### Work to be completed
Among the entries below, only the lines starting at the one with "The green_watering_can at (392, 328)" and ending at the one with "The yellow_light_bulb at", both included, are to be printed exactly.

_ _ _ _ _ _ _

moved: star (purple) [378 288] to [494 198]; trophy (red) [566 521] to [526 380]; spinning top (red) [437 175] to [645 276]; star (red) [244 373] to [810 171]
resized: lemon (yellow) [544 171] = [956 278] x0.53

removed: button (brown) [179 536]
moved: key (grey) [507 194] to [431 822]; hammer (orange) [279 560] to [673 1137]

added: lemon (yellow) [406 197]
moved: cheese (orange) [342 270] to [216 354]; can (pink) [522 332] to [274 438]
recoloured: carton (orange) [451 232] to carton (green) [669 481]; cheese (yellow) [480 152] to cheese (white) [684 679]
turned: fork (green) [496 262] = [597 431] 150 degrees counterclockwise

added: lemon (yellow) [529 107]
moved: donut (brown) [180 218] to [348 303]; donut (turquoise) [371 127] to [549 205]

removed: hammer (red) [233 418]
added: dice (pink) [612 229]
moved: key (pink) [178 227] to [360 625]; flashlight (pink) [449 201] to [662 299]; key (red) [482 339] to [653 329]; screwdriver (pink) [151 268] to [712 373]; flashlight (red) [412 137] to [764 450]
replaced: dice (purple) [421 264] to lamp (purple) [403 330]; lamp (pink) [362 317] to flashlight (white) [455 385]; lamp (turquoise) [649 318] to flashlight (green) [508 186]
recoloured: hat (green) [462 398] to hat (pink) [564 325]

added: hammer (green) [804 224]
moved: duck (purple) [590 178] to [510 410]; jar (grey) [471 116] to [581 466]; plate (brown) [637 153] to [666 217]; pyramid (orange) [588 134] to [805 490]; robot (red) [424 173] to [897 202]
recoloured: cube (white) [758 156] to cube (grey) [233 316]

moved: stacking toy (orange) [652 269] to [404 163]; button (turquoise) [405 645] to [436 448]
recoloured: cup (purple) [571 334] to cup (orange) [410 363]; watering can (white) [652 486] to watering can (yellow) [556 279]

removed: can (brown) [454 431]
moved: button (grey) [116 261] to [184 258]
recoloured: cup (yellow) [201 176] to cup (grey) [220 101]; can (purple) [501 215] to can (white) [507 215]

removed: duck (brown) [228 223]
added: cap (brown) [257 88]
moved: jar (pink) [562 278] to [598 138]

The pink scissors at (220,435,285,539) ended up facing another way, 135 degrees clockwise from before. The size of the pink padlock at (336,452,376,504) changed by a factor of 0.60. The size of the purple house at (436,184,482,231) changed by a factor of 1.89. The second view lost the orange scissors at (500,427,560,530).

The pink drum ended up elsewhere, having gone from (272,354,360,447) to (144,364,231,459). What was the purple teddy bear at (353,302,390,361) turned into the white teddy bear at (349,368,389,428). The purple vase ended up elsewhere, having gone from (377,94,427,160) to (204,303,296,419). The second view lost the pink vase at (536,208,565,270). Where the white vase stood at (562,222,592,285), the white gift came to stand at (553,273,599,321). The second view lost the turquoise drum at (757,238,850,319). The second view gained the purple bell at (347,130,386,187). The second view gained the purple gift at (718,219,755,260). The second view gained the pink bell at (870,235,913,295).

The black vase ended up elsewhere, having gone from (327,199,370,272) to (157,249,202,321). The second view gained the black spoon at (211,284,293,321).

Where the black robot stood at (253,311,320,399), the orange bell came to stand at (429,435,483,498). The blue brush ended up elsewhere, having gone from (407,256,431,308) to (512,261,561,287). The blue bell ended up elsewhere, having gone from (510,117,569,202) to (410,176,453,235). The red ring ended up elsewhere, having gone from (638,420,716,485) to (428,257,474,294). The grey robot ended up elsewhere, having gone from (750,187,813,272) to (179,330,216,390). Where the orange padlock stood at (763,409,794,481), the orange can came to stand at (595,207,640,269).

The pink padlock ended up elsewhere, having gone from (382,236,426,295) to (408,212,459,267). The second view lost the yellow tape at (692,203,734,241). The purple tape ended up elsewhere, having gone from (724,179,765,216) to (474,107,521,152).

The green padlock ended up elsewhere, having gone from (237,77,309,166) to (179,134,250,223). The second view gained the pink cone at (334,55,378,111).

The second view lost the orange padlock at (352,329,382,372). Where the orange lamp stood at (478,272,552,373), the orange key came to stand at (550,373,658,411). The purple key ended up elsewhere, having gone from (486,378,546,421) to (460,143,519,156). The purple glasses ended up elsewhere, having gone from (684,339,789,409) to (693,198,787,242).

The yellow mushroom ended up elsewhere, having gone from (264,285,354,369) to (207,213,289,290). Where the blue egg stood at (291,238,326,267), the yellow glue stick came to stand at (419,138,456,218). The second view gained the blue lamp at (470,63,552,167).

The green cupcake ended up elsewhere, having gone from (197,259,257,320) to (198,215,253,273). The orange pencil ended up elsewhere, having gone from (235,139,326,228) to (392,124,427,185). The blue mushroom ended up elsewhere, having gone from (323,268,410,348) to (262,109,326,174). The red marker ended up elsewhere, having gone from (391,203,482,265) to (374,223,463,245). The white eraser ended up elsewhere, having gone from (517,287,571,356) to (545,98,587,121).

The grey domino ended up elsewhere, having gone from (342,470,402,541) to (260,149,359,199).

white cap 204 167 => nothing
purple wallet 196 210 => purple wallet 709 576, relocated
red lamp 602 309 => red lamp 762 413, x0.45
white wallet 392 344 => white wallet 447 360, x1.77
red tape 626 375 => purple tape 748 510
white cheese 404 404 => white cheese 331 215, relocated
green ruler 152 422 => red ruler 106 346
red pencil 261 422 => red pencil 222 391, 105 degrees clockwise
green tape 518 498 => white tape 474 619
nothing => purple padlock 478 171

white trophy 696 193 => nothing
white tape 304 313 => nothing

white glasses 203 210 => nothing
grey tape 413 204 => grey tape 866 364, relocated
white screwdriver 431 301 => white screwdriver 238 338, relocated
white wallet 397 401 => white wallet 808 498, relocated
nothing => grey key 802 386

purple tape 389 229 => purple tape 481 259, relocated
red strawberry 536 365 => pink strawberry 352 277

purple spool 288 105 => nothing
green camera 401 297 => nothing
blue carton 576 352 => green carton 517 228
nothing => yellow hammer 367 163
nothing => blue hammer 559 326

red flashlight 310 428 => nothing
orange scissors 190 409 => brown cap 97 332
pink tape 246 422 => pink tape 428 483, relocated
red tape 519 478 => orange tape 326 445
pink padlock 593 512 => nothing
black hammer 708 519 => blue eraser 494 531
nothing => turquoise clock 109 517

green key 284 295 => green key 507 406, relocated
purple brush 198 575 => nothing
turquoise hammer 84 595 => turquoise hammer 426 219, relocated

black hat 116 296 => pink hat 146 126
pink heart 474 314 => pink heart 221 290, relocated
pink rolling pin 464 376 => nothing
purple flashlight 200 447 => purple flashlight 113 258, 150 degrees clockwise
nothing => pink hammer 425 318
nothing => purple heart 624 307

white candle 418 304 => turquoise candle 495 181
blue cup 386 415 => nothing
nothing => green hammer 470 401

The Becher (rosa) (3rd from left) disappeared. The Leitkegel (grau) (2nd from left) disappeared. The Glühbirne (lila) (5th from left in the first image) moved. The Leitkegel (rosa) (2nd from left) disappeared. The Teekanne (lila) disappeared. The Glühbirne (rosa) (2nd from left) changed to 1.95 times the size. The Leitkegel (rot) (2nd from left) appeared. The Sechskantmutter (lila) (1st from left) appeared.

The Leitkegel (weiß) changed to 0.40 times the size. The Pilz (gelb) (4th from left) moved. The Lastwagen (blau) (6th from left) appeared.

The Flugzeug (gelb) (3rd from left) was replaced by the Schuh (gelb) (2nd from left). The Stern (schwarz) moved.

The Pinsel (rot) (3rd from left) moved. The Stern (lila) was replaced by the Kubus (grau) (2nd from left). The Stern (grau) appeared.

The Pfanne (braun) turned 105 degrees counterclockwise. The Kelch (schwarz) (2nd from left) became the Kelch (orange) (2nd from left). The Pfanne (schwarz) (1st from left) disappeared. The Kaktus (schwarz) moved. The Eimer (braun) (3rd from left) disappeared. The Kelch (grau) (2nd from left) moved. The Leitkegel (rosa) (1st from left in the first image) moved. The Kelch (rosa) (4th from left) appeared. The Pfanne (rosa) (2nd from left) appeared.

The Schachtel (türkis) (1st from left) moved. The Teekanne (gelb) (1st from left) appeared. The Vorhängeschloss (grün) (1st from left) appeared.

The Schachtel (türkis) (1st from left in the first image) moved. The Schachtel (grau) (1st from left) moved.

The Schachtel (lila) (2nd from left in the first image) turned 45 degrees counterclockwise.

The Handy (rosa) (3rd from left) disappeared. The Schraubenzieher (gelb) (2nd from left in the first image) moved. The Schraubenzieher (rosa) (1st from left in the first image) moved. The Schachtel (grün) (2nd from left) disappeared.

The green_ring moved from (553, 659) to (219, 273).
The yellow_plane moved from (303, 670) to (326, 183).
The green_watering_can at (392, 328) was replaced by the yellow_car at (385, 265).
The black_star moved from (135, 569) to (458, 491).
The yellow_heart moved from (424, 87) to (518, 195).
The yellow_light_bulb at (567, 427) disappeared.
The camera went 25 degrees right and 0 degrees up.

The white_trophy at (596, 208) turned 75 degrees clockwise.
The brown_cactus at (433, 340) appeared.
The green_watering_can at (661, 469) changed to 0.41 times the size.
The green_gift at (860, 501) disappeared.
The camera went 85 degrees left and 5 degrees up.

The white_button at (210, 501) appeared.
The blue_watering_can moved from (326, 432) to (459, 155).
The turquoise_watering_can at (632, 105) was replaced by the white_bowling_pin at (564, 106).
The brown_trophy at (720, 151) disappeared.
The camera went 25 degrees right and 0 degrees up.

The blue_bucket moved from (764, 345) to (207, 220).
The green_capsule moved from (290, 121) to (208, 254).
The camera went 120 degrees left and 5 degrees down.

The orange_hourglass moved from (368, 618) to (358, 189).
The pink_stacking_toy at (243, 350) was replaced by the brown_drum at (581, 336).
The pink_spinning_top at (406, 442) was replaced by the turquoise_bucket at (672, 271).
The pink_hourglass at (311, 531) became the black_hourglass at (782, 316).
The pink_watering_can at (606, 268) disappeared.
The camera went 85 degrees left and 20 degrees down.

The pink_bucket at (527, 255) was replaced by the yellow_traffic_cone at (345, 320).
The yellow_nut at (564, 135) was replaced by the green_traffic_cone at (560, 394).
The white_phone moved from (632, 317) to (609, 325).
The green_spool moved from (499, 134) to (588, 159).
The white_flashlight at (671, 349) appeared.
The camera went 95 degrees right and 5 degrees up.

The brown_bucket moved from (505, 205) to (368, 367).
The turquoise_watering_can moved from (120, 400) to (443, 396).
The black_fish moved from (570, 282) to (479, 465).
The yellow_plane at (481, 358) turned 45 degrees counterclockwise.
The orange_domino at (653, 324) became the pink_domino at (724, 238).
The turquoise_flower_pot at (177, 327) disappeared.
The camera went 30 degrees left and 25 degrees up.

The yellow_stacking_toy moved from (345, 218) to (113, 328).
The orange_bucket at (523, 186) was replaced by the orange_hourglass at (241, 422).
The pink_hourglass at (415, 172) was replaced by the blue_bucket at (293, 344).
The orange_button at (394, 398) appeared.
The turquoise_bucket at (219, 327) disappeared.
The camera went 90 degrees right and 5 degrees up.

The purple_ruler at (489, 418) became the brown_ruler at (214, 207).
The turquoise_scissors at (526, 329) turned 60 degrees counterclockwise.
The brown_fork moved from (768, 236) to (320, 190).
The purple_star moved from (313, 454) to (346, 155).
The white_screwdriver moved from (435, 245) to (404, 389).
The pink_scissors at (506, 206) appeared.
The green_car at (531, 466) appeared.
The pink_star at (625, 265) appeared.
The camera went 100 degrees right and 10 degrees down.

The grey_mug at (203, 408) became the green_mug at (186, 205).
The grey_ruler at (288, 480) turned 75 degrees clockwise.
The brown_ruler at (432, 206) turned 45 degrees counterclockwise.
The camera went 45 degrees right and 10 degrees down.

_ _ _ _ _ _ _

### Solved problem
The green_watering_can at (392, 328) was replaced by the yellow_car at (385, 265).
The black_star moved from (135, 569) to (458, 491).
The yellow_heart moved from (424, 87) to (518, 195).
The yellow_light_bulb at (567, 427) disappeared.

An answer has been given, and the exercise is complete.